## ASSIGNED TASK
After finding the line containing "(466, 662) = (455, 519): brown" below, please output that line and each following one through the line containing "(527, 97) = (412, 252): blue vase -> none", exactly as written.

PROVIDED RECORDS START

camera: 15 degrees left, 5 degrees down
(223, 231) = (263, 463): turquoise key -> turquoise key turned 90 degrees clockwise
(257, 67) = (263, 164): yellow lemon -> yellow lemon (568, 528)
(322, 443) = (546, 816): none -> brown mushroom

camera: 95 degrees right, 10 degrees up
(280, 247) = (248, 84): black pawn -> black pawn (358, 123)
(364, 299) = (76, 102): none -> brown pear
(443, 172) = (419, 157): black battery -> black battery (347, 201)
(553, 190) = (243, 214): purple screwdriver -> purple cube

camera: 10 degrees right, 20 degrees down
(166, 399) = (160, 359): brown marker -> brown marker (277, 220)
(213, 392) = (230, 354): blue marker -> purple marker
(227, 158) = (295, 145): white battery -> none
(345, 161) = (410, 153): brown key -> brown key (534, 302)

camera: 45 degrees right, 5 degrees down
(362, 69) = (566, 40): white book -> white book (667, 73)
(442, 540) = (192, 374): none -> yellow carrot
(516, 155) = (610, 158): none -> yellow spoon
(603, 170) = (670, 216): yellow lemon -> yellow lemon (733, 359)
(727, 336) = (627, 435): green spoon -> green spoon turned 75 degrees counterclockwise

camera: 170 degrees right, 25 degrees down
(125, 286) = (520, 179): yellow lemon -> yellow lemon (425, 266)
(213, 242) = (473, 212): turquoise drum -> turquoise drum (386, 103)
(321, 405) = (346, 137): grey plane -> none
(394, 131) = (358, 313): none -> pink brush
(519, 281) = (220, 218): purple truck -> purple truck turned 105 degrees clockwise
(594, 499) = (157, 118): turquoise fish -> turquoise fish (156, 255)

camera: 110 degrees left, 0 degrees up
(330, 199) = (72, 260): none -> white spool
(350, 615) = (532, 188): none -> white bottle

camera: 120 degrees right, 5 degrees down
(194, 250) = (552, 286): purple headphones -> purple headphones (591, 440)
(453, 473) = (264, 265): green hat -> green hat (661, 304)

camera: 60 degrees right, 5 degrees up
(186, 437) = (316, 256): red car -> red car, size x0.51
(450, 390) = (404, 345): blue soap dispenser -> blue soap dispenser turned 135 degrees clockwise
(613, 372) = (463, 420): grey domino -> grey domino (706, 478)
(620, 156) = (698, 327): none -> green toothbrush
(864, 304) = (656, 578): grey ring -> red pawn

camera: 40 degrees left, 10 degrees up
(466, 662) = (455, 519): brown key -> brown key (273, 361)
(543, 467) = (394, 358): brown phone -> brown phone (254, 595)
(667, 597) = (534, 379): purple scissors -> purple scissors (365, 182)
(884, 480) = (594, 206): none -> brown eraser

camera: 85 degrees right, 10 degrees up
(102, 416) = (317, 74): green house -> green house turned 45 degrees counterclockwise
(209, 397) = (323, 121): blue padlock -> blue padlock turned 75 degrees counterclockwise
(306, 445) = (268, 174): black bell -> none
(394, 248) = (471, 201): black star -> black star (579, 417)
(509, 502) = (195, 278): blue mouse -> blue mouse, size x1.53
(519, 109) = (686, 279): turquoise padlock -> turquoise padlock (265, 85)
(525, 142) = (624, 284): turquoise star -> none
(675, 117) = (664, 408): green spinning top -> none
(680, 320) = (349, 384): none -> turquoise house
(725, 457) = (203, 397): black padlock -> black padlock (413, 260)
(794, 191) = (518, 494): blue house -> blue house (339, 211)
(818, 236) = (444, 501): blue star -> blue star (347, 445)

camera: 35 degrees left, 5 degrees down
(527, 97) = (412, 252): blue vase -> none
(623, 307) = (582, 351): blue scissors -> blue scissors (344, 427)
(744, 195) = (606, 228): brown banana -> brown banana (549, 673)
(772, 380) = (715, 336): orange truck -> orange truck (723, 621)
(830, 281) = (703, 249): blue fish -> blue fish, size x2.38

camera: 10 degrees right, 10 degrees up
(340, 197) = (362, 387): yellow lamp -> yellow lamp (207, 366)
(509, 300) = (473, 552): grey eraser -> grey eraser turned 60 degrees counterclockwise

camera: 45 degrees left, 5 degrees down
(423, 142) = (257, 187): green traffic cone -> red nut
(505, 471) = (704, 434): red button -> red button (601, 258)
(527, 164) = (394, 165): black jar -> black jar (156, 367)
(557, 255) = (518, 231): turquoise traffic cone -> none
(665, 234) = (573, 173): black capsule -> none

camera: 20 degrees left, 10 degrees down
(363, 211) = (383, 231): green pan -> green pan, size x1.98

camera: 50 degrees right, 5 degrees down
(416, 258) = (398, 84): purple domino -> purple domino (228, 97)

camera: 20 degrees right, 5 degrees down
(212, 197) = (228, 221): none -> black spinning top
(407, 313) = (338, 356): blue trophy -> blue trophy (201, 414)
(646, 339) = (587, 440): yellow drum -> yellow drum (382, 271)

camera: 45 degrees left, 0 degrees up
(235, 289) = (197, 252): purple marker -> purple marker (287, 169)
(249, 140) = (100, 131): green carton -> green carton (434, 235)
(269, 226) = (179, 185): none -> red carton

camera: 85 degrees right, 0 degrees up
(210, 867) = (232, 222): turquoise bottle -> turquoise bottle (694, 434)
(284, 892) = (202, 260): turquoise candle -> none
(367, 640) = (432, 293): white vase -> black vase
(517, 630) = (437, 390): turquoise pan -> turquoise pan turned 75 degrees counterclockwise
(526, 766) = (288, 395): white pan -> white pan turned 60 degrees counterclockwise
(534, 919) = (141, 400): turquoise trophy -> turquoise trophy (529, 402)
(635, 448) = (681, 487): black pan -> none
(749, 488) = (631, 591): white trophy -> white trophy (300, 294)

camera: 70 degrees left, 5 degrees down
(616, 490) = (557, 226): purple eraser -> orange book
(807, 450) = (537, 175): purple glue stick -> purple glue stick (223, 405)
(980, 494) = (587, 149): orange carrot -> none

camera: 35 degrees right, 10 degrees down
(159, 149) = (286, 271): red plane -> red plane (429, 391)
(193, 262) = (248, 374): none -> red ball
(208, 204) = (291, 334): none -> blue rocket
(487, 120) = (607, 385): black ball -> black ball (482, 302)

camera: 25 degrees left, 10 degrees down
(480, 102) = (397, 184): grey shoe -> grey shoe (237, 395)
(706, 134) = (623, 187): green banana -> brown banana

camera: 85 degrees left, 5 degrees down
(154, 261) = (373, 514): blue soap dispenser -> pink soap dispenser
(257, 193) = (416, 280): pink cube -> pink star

PROVIDED RECORDS END

## SOLUTION FOR THIS PROBLEM
(466, 662) = (455, 519): brown key -> brown key (273, 361)
(543, 467) = (394, 358): brown phone -> brown phone (254, 595)
(667, 597) = (534, 379): purple scissors -> purple scissors (365, 182)
(884, 480) = (594, 206): none -> brown eraser

camera: 85 degrees right, 10 degrees up
(102, 416) = (317, 74): green house -> green house turned 45 degrees counterclockwise
(209, 397) = (323, 121): blue padlock -> blue padlock turned 75 degrees counterclockwise
(306, 445) = (268, 174): black bell -> none
(394, 248) = (471, 201): black star -> black star (579, 417)
(509, 502) = (195, 278): blue mouse -> blue mouse, size x1.53
(519, 109) = (686, 279): turquoise padlock -> turquoise padlock (265, 85)
(525, 142) = (624, 284): turquoise star -> none
(675, 117) = (664, 408): green spinning top -> none
(680, 320) = (349, 384): none -> turquoise house
(725, 457) = (203, 397): black padlock -> black padlock (413, 260)
(794, 191) = (518, 494): blue house -> blue house (339, 211)
(818, 236) = (444, 501): blue star -> blue star (347, 445)

camera: 35 degrees left, 5 degrees down
(527, 97) = (412, 252): blue vase -> none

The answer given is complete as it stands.